Find every line in the records below that holds the word "size", and copy it out.

***

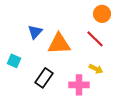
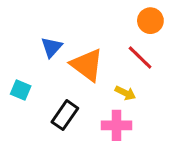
orange triangle: (59, 44) -> (87, 65), turned 40
yellow arrow: (96, 69) -> (125, 93), moved

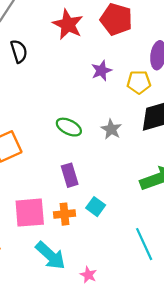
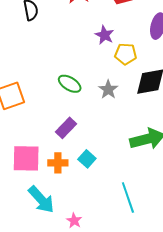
purple star: (101, 71) -> (105, 35), turned -30
yellow pentagon: (139, 82) -> (126, 54), moved
purple rectangle: (70, 175) -> (66, 128), turned 55

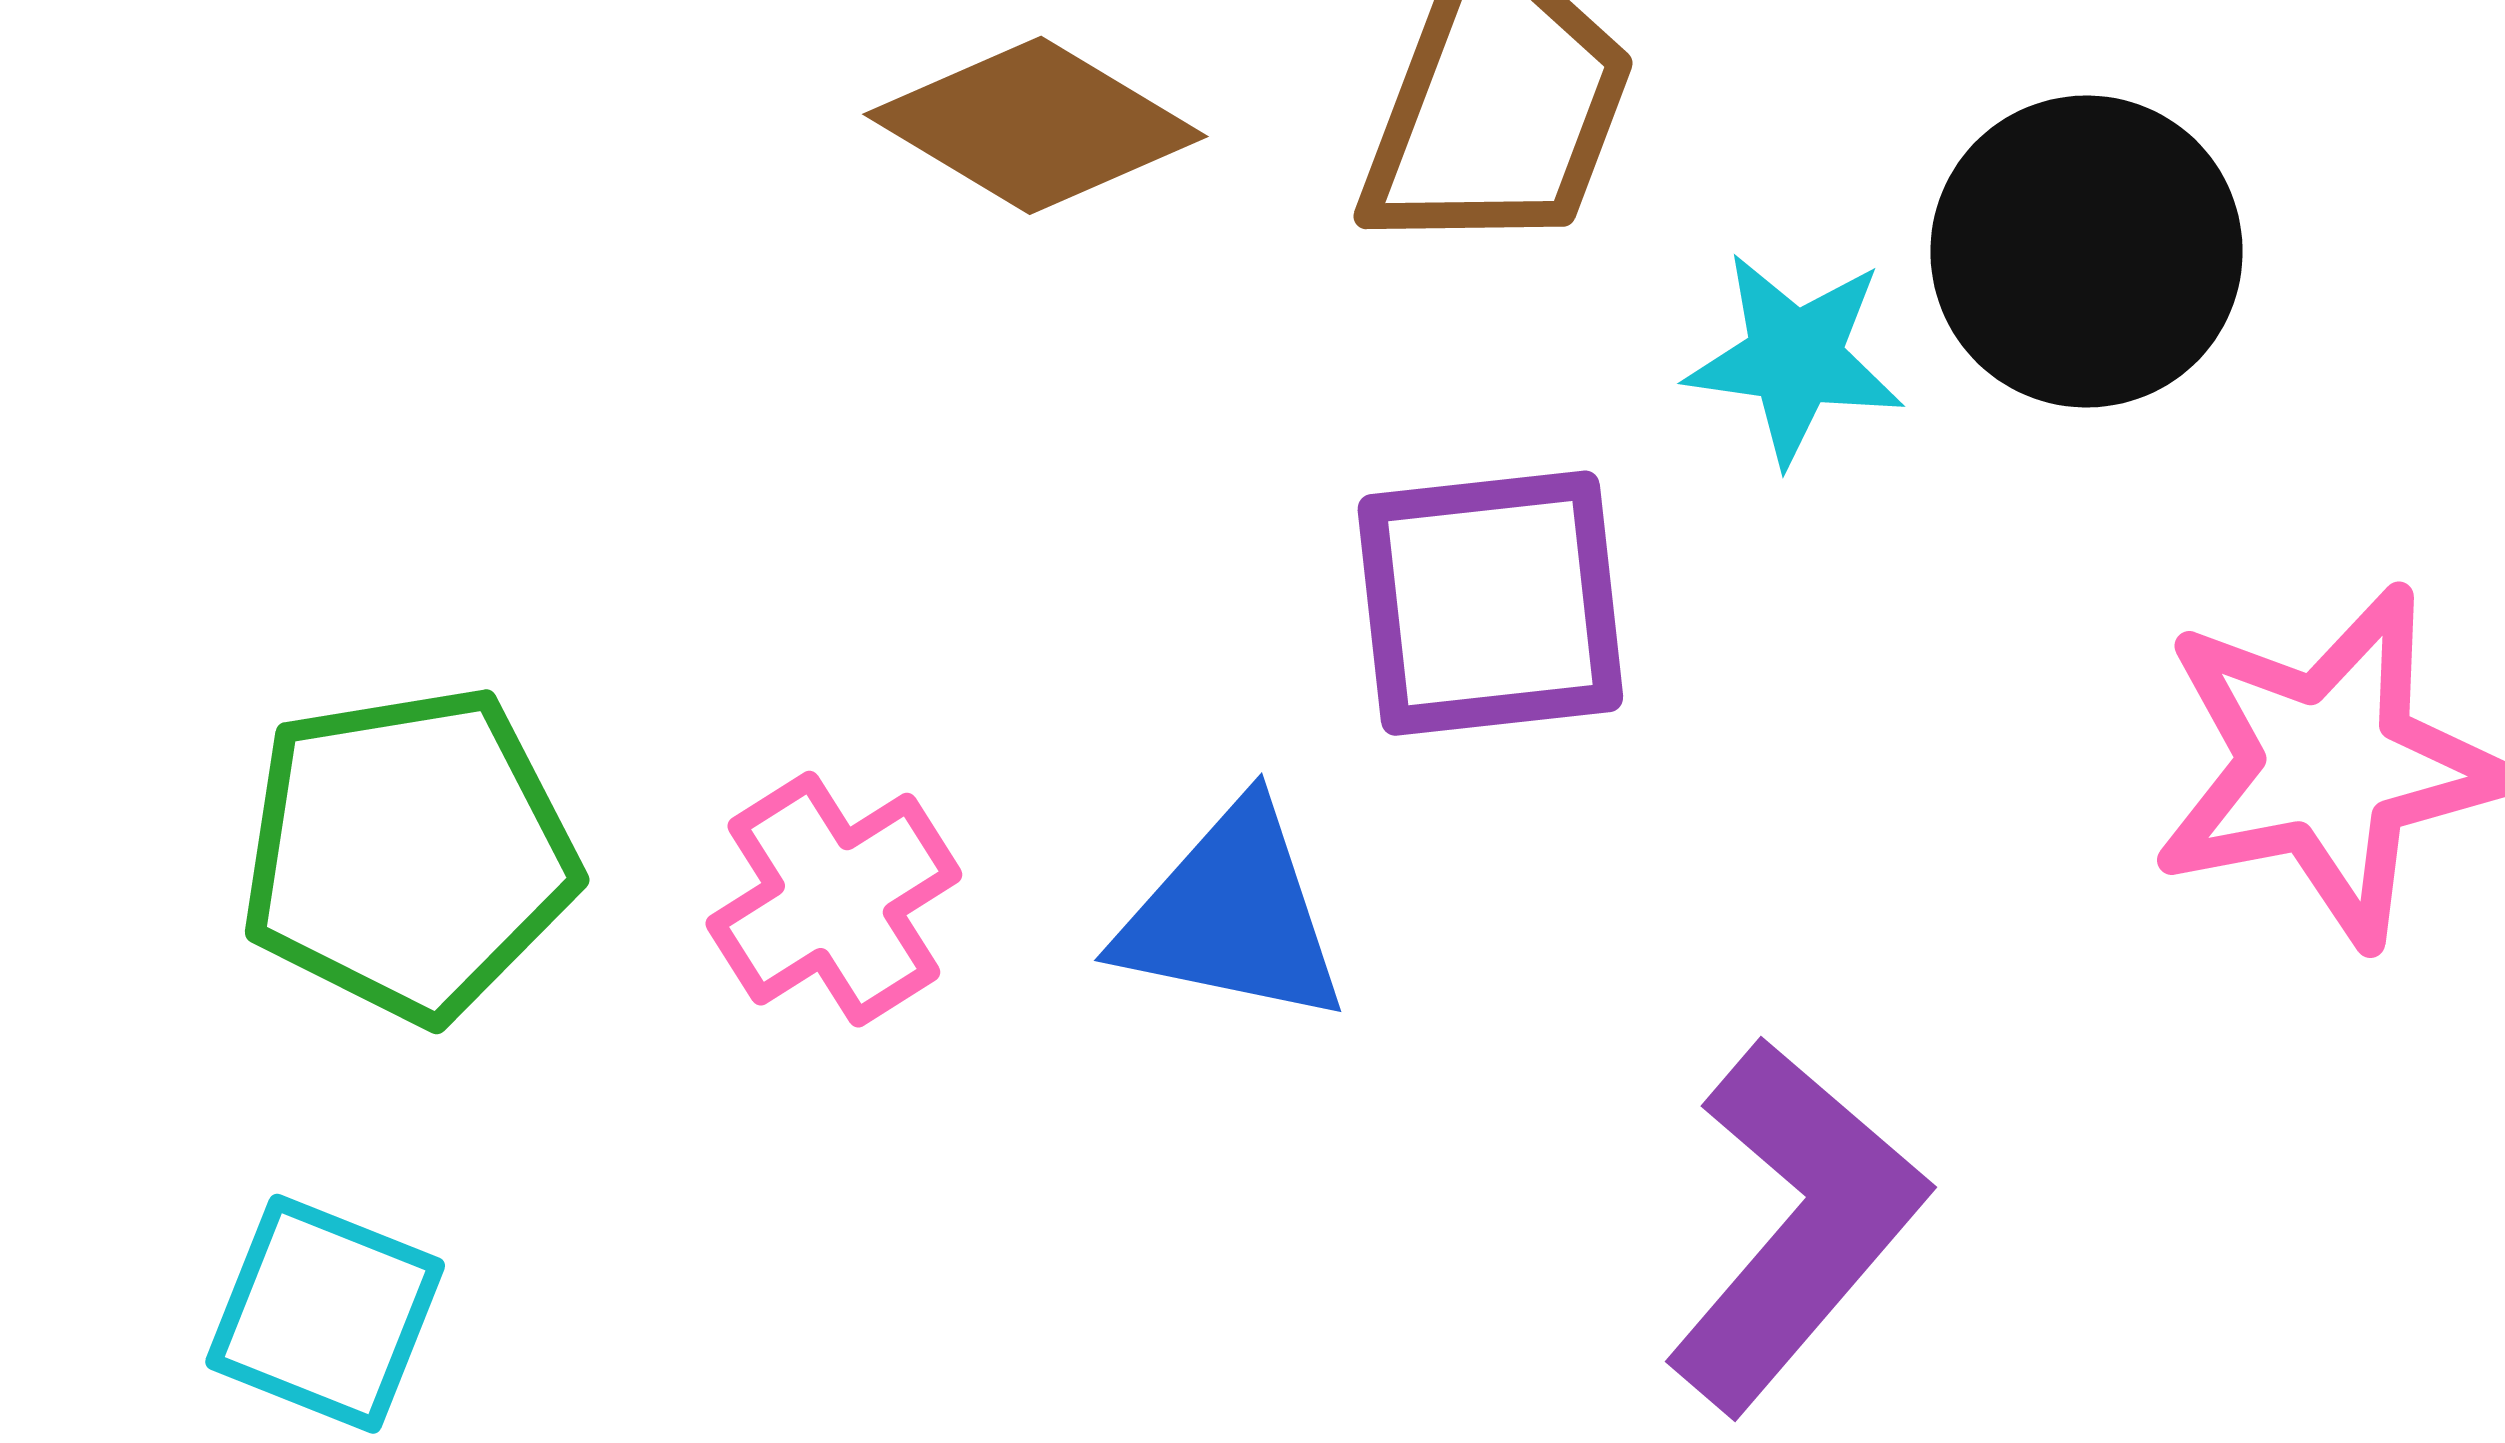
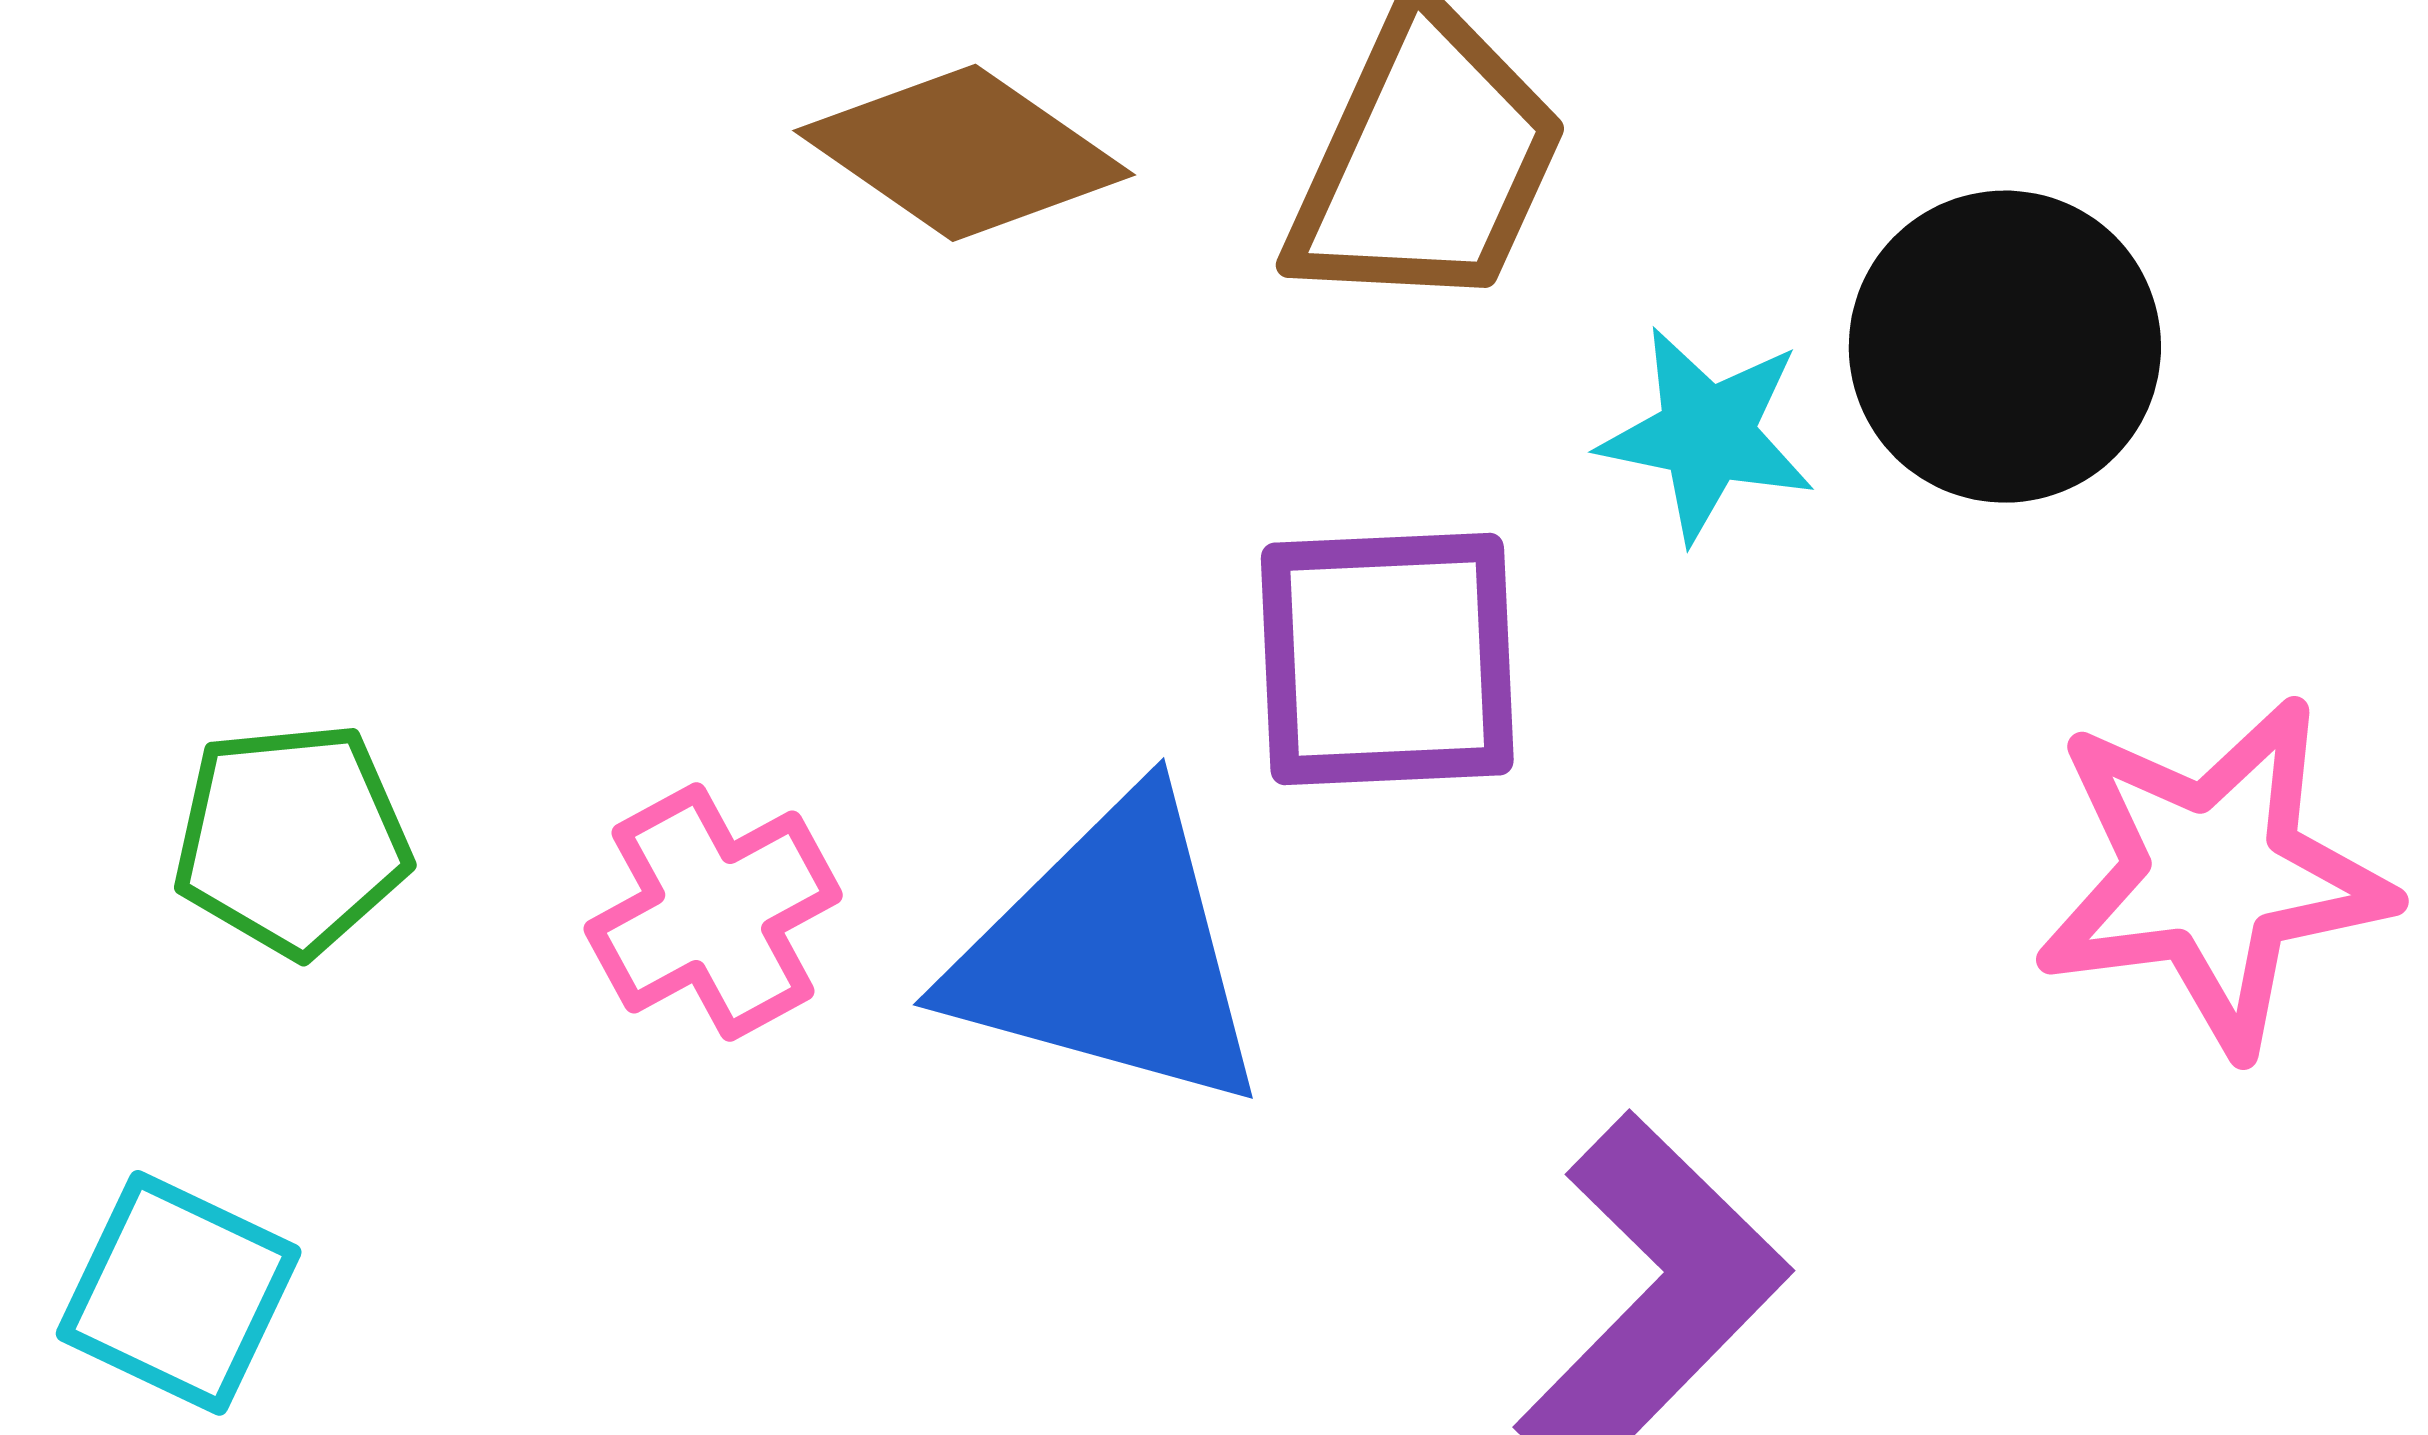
green pentagon: (409, 854) -> (292, 839), size x0.7
blue triangle: (1232, 915) -> (1110, 954), size x1.4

***

Result below:
green pentagon: (409, 854) -> (292, 839), size x0.7
blue triangle: (1232, 915) -> (1110, 954), size x1.4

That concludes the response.